__Directions__
List every line below containing "house".

__Data to process__
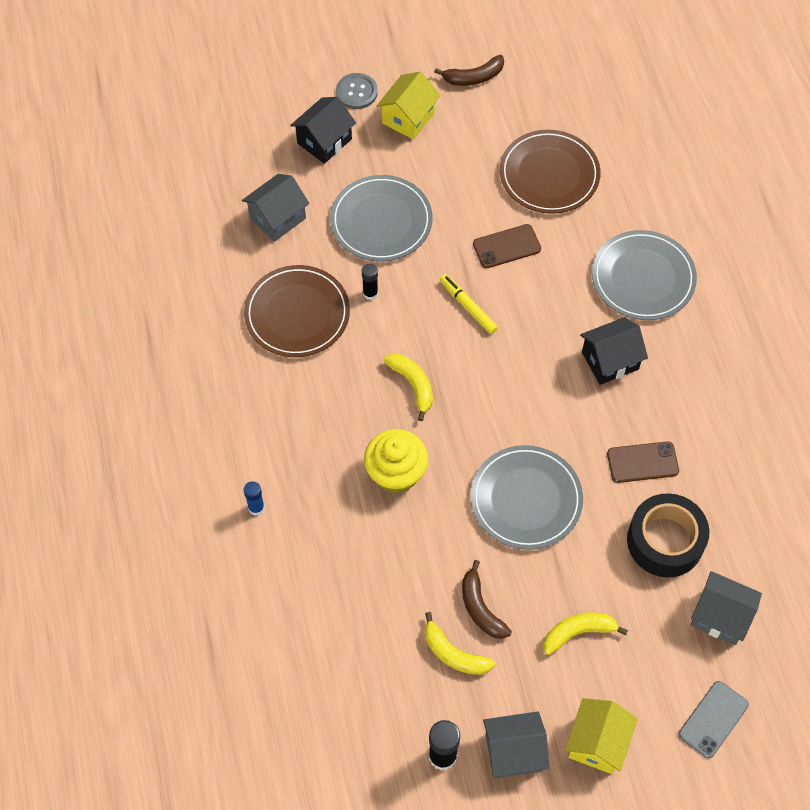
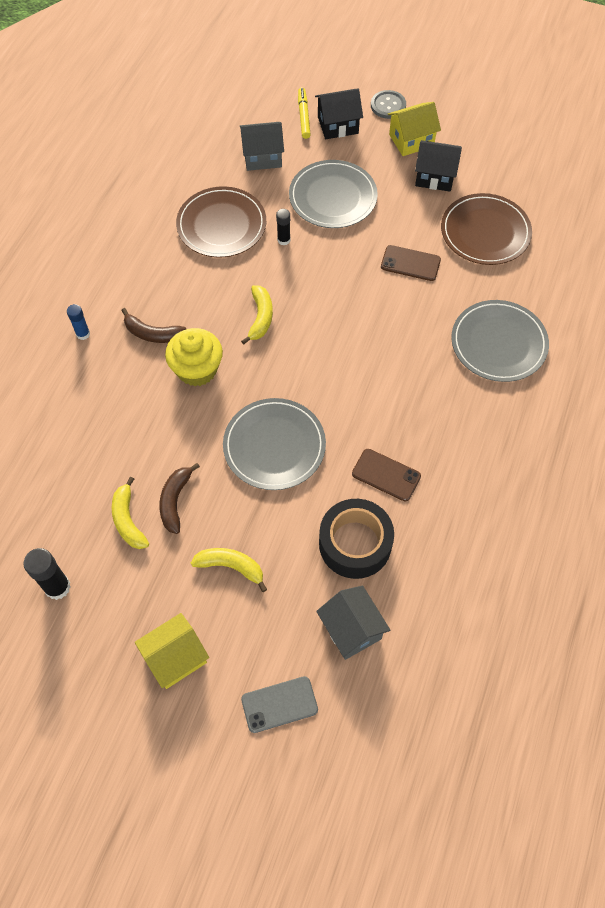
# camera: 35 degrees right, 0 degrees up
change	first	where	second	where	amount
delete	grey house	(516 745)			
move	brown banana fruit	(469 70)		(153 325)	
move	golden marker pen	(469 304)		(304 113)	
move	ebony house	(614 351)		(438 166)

__Written answer__
delete	grey house	(516 745)			
move	ebony house	(614 351)		(438 166)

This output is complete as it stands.